### Assignment
Copy out the entries below exactly as they stand, but only from the line containing "grey plate G9:I10" through the line containing "none -> grey plate F2:G3 level 2".
▼
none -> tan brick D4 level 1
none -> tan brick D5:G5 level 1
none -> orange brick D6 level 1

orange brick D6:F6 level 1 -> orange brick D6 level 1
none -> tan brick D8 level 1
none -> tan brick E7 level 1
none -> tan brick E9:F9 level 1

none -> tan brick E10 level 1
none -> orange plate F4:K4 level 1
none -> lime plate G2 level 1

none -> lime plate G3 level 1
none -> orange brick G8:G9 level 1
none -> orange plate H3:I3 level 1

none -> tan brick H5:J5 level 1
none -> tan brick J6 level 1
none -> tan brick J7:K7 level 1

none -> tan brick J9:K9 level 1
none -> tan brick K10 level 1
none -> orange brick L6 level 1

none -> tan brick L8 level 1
▲
▼
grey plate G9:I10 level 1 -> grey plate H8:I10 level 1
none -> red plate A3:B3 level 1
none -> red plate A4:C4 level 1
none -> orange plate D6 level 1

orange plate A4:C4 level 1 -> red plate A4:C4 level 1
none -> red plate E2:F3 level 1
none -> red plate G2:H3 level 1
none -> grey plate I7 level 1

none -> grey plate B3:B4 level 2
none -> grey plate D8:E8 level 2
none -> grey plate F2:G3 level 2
▲
### Solved problem
grey plate G9:I10 level 1 -> grey plate H8:I10 level 1
none -> red plate A3:B3 level 1
none -> red plate A4:C4 level 1
none -> orange plate D6 level 1

orange plate A4:C4 level 1 -> red plate A4:C4 level 1
none -> red plate E2:F3 level 1
none -> red plate G2:H3 level 1
none -> grey plate I7 level 1

none -> grey plate B3:B4 level 2
none -> grey plate D8:E8 level 2
none -> grey plate F2:G3 level 2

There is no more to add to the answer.